Spatial reasoning data:

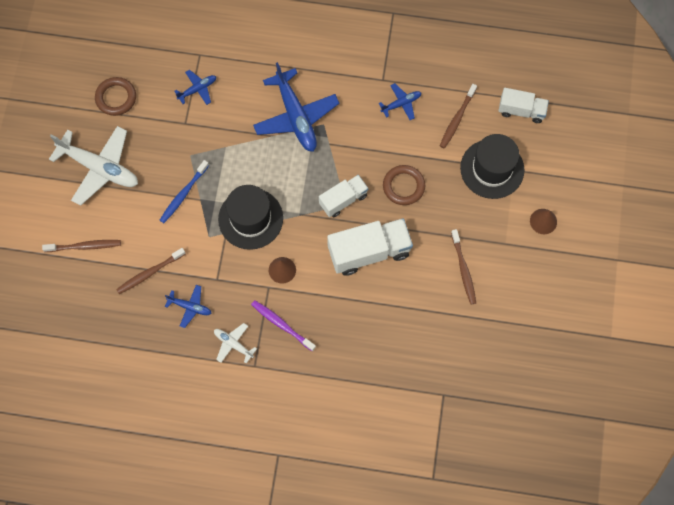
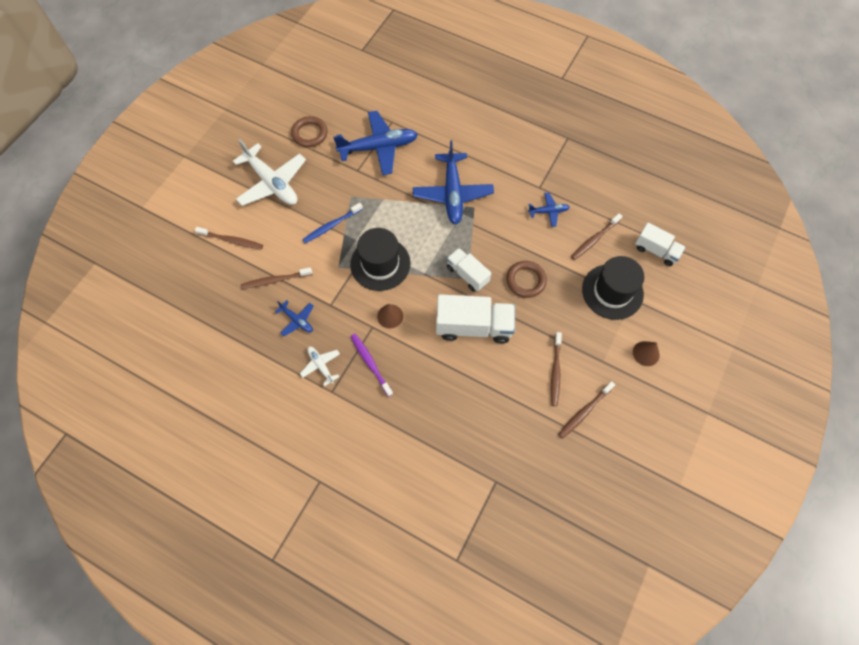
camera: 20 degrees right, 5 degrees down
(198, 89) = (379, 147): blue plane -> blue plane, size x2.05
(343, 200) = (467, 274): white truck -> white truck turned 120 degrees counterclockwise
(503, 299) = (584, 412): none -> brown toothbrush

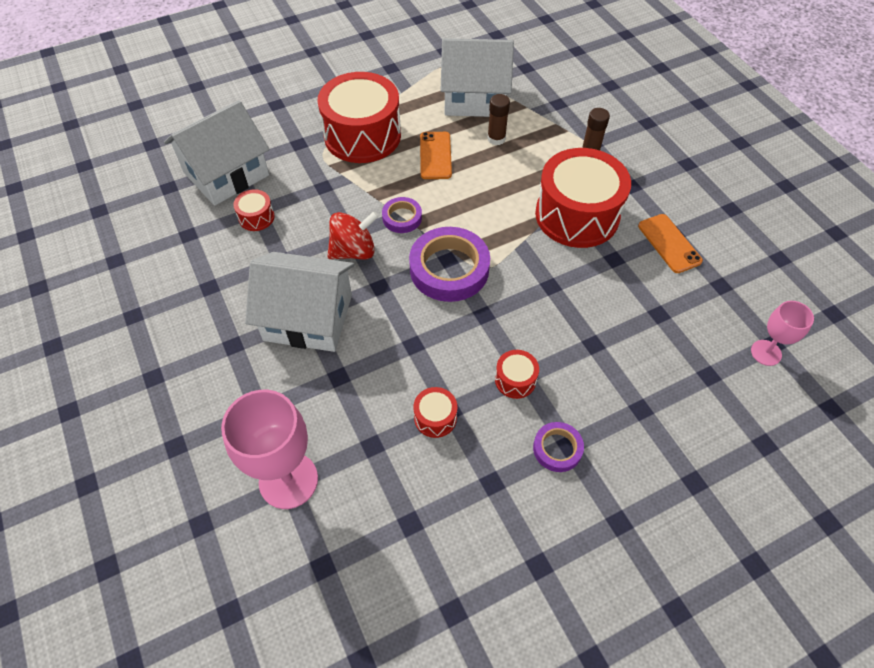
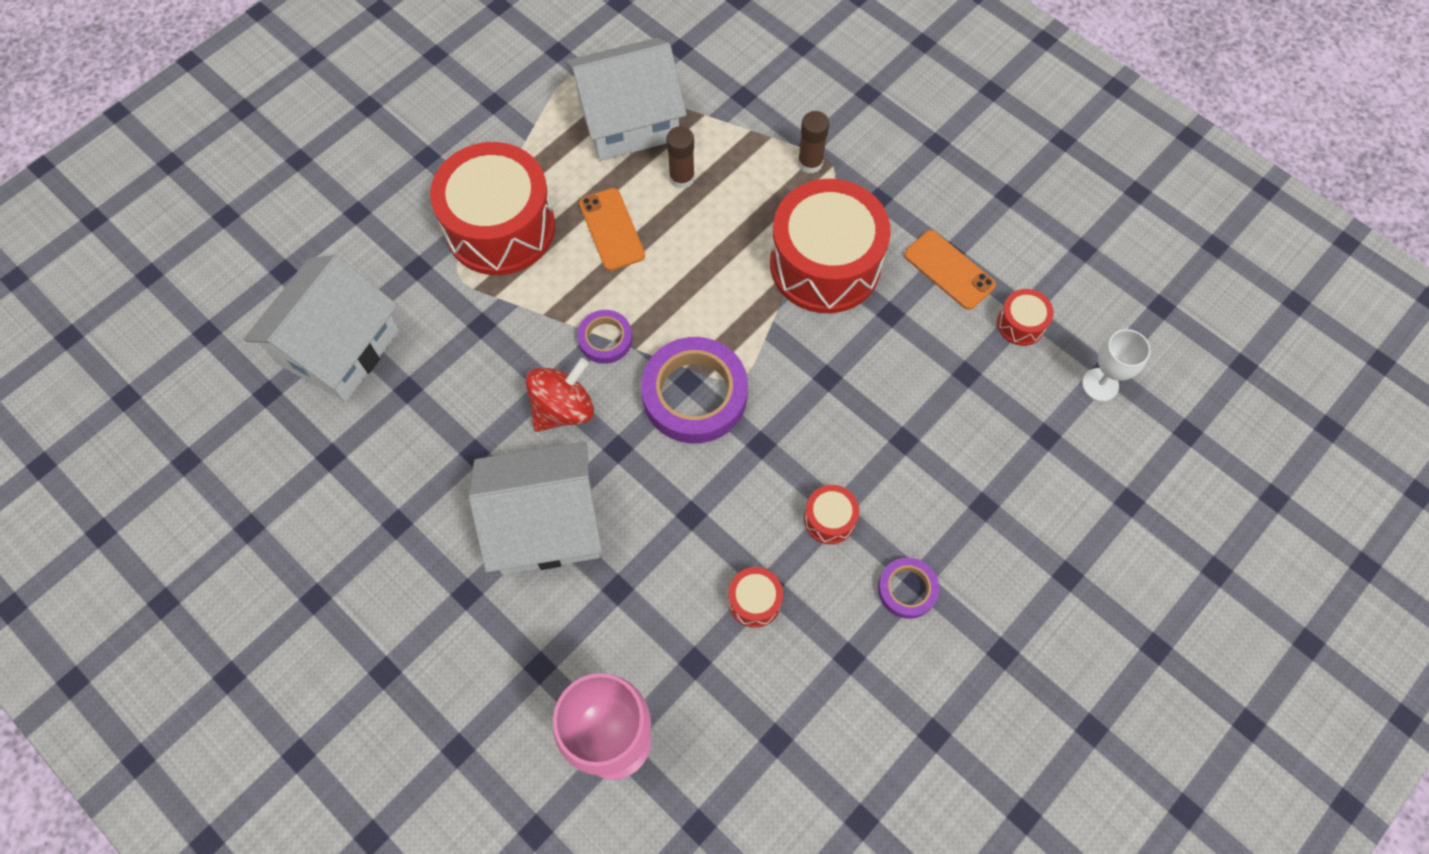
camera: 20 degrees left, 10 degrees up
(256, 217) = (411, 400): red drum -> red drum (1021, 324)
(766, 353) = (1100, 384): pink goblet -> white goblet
...
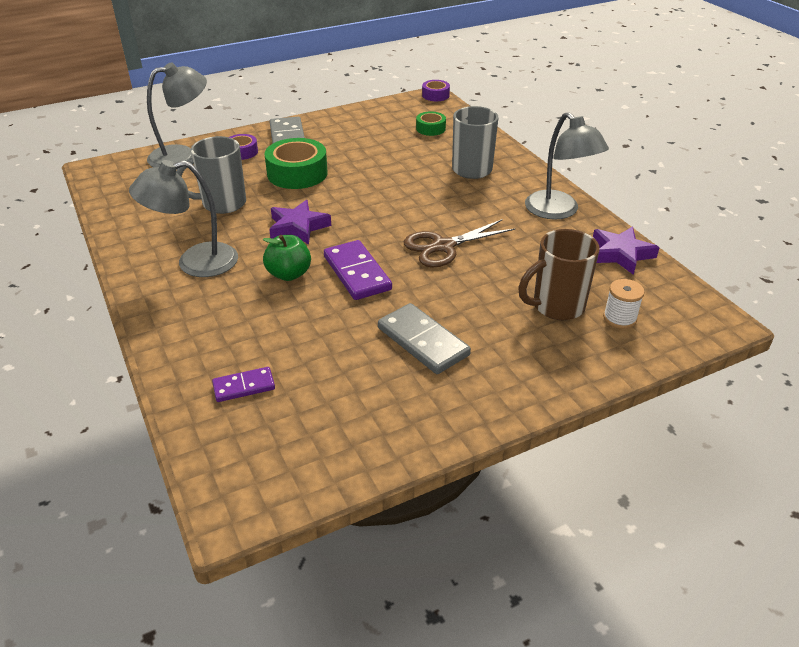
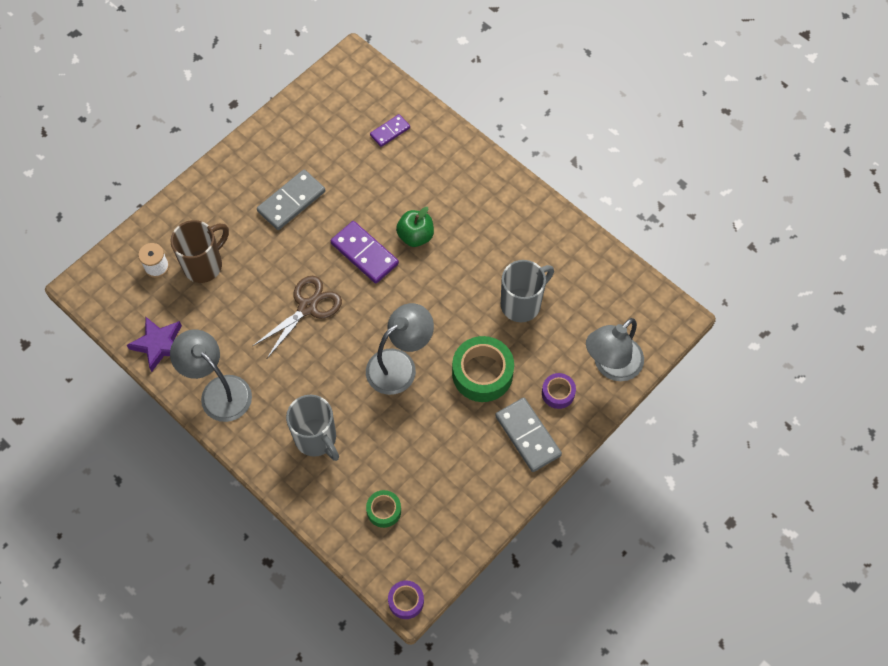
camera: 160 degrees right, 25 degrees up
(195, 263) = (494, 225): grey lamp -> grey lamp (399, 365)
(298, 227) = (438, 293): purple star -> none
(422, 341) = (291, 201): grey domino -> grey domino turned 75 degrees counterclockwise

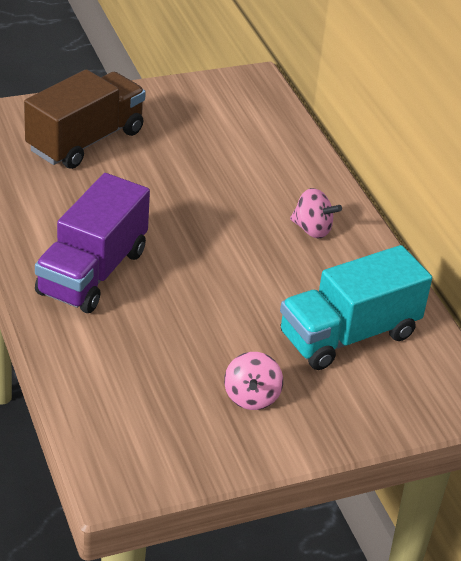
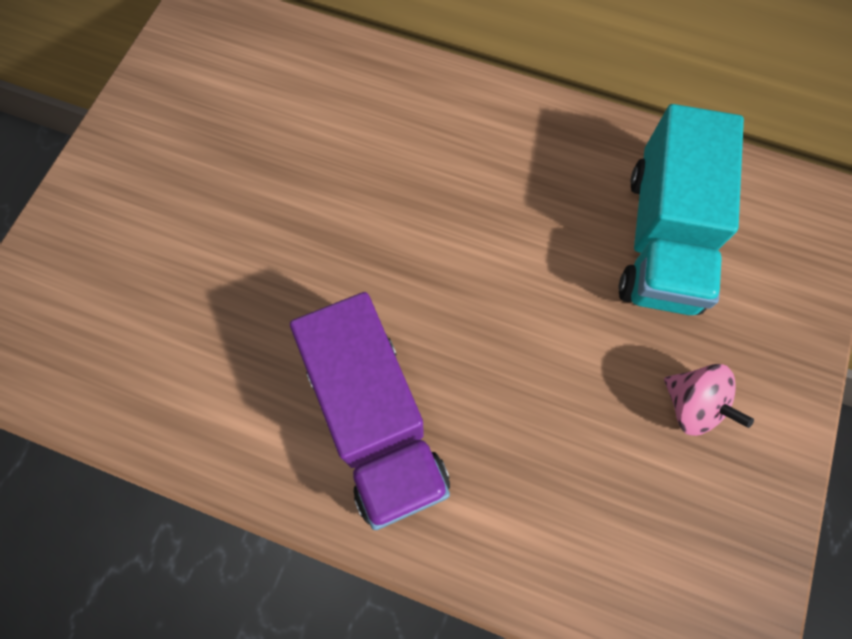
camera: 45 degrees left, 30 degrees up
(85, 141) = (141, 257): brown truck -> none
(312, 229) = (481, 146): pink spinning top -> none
...
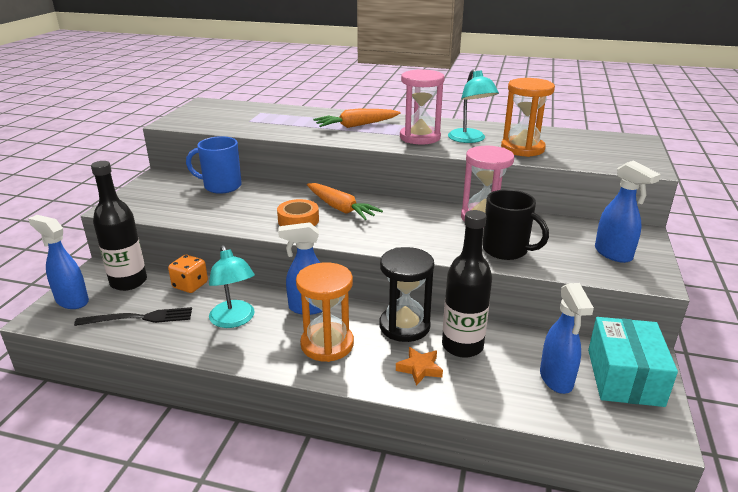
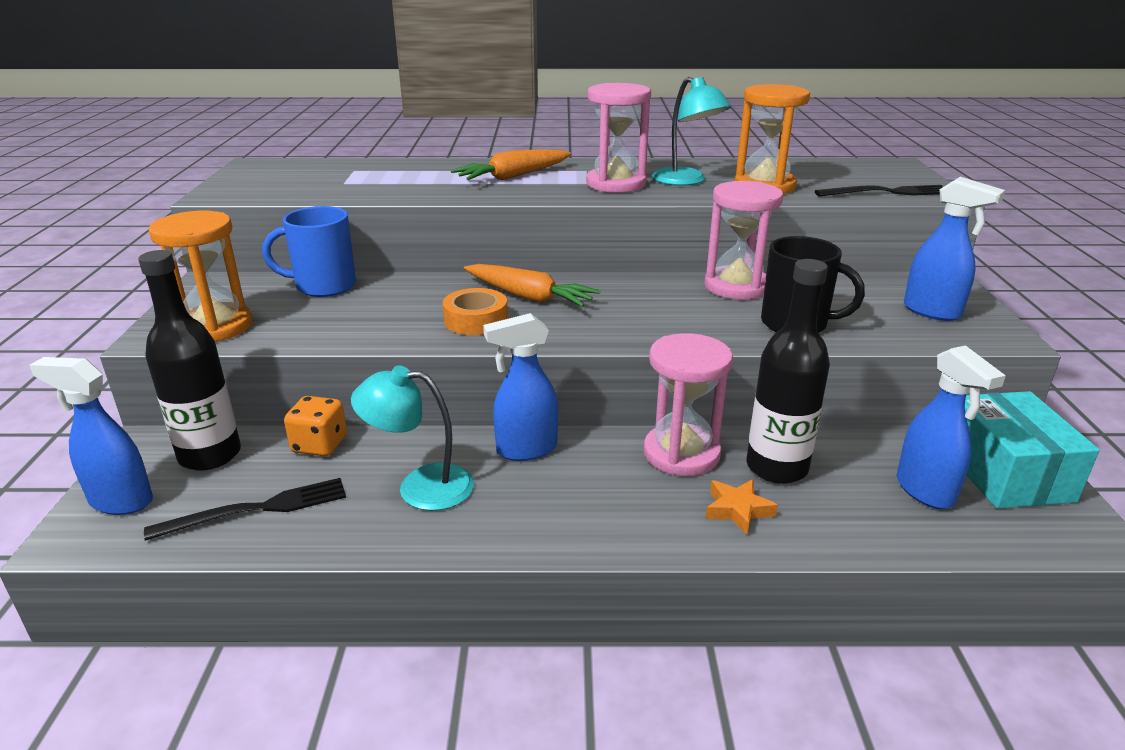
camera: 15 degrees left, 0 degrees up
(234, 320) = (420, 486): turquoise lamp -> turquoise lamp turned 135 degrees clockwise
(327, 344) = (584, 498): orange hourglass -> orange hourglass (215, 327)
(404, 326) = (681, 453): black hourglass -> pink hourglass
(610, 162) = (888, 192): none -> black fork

_What to produce_: Lines above that include the string "truck" need to be copied.

_Finished exercise_:
(343, 200) = (467, 274): white truck -> white truck turned 120 degrees counterclockwise
(85, 141) = (141, 257): brown truck -> none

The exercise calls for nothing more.